**INSTRUCTIONS TO FOLLOW:** Examine the material below. Gather every line in which the string "purple" appears.
[RECORDS FOR THE EXERCISE Boundary: Start]
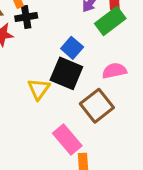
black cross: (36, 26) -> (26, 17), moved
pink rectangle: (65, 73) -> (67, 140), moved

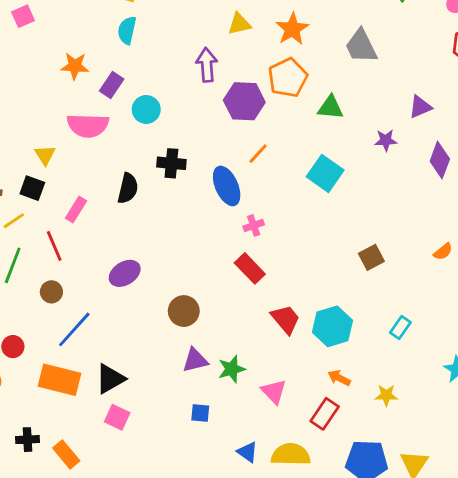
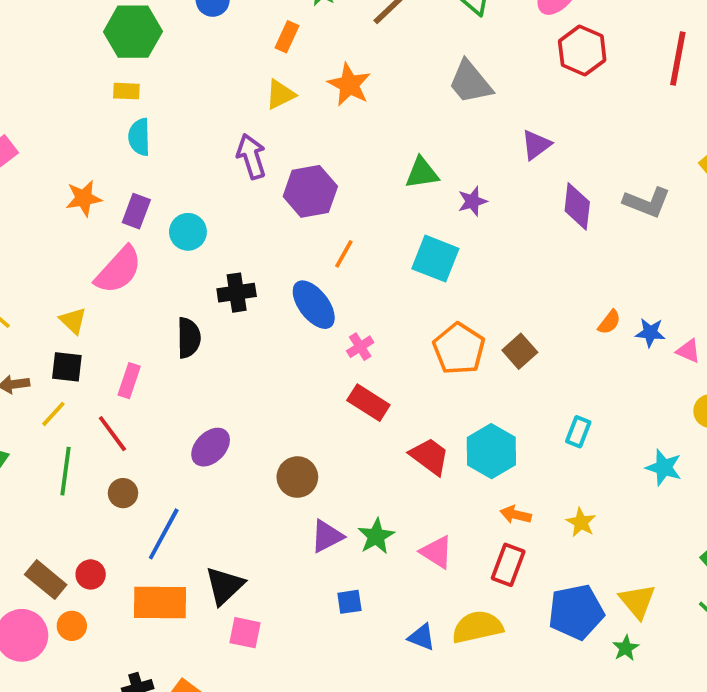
gray trapezoid: (361, 46) -> (470, 82), moved
orange pentagon: (288, 78) -> (459, 349), moved
pink semicircle: (88, 125) -> (118, 270), turned -36
purple star: (386, 140) -> (472, 201), moved
yellow star: (386, 395) -> (581, 522), turned -30

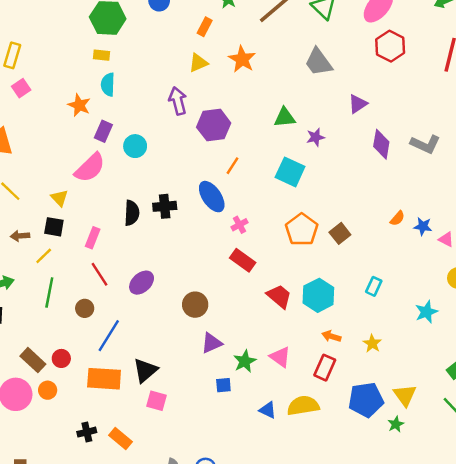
orange star: (84, 198) -> (79, 105), moved, turned 30
black cross: (237, 293) -> (165, 206), moved
red line: (112, 434) -> (99, 274), moved
cyan star: (664, 467) -> (426, 312), turned 30
green star: (376, 536) -> (245, 361), moved

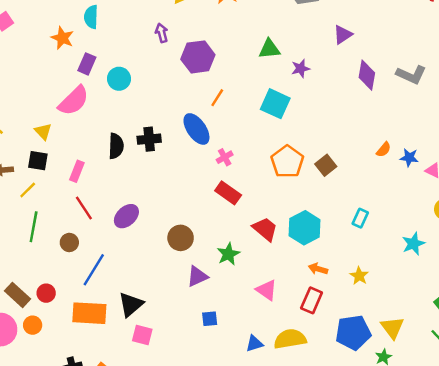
purple arrow: (178, 101) -> (162, 33), size x0.7
green star: (245, 361) -> (228, 254), moved
blue triangle: (268, 410) -> (254, 344), turned -42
[RECORDS FOR THE EXERCISE Boundary: End]
**THE ANSWER:**
purple star: (386, 140) -> (472, 201), moved
purple arrow: (178, 101) -> (162, 33), size x0.7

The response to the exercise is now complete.